• Data shown
○ ○ ○
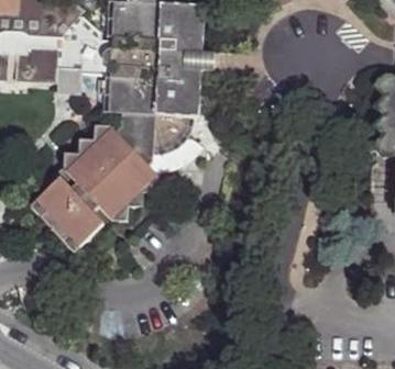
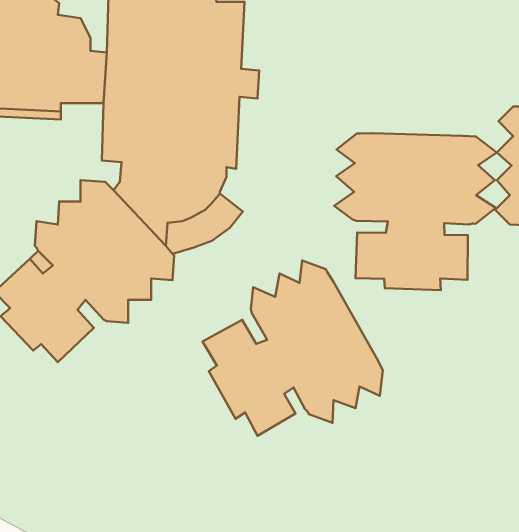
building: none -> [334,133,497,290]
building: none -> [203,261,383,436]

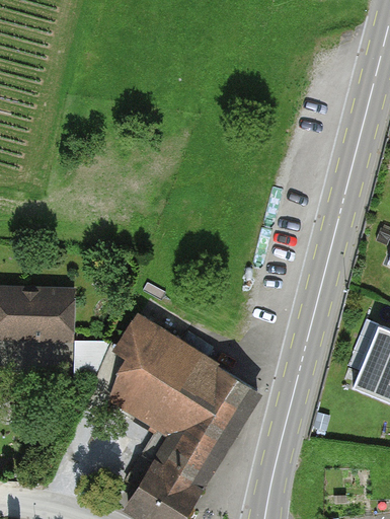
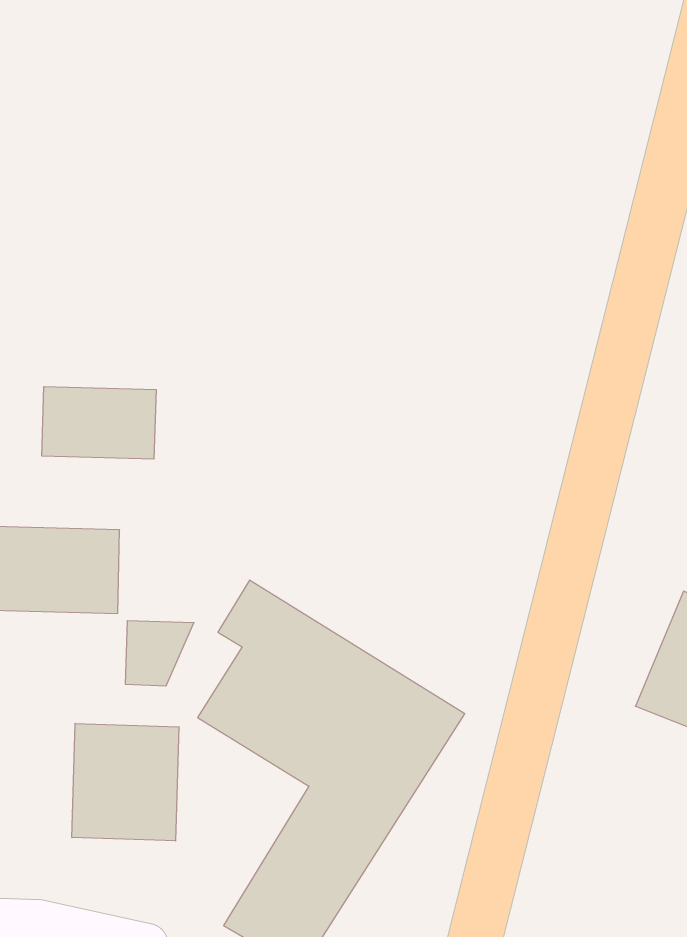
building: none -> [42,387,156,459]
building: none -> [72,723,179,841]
○ ○ ○
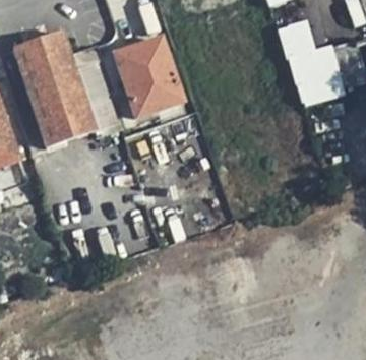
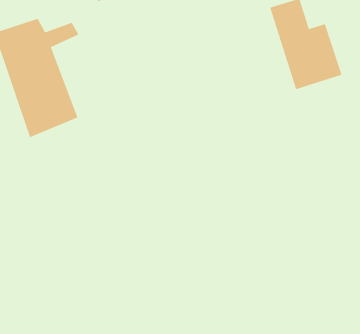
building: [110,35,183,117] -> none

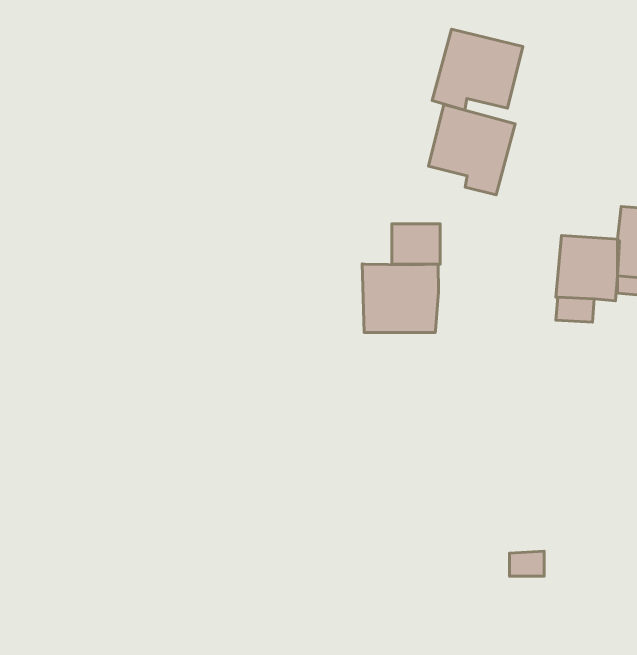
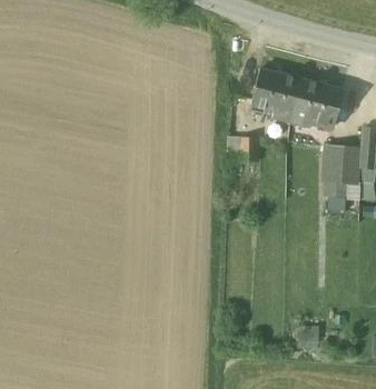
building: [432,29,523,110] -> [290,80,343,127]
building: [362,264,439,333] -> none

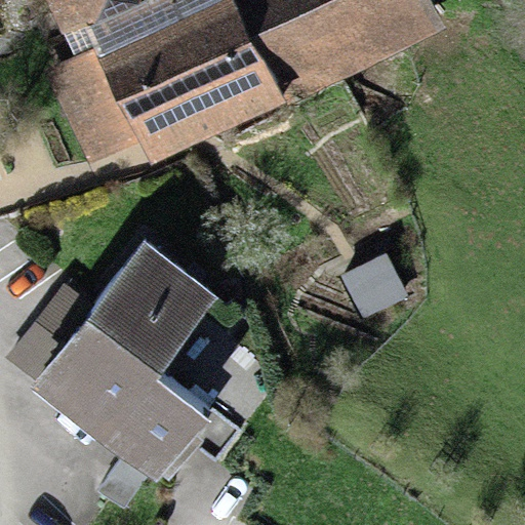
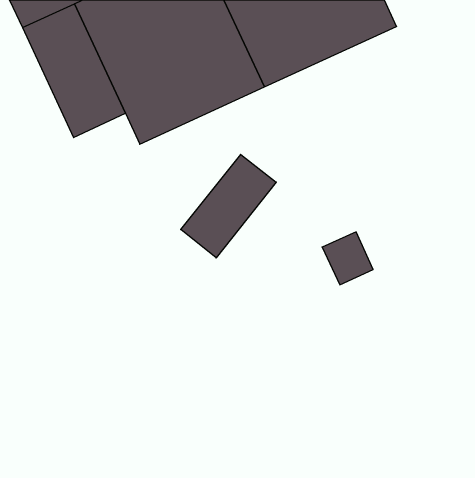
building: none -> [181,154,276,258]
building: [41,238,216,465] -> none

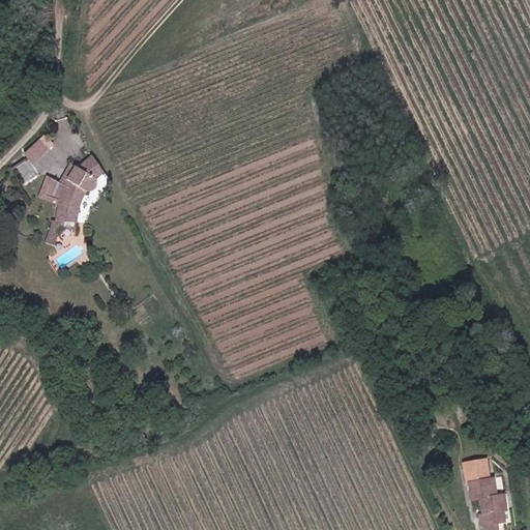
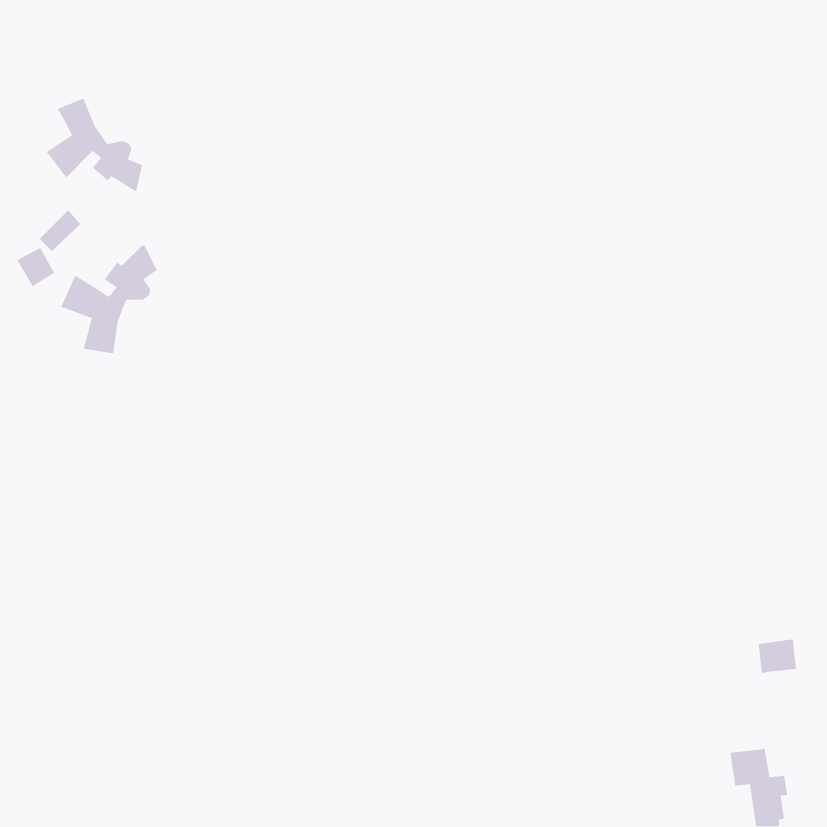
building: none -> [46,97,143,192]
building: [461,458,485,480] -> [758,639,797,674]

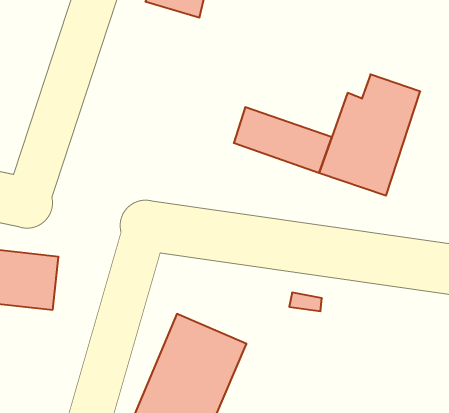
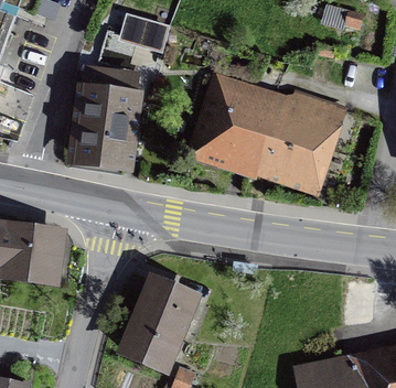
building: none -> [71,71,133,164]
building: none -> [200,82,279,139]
○ ○ ○
• About this exercise
Print an exact copy of the lines above, from the one containing "building: none -> [334,133,497,290]" through the one containing "building: none -> [72,723,179,841]", and leave out the pictures.

• Finished exercise
building: none -> [334,133,497,290]
building: none -> [203,261,383,436]

building: none -> [42,387,156,459]
building: none -> [72,723,179,841]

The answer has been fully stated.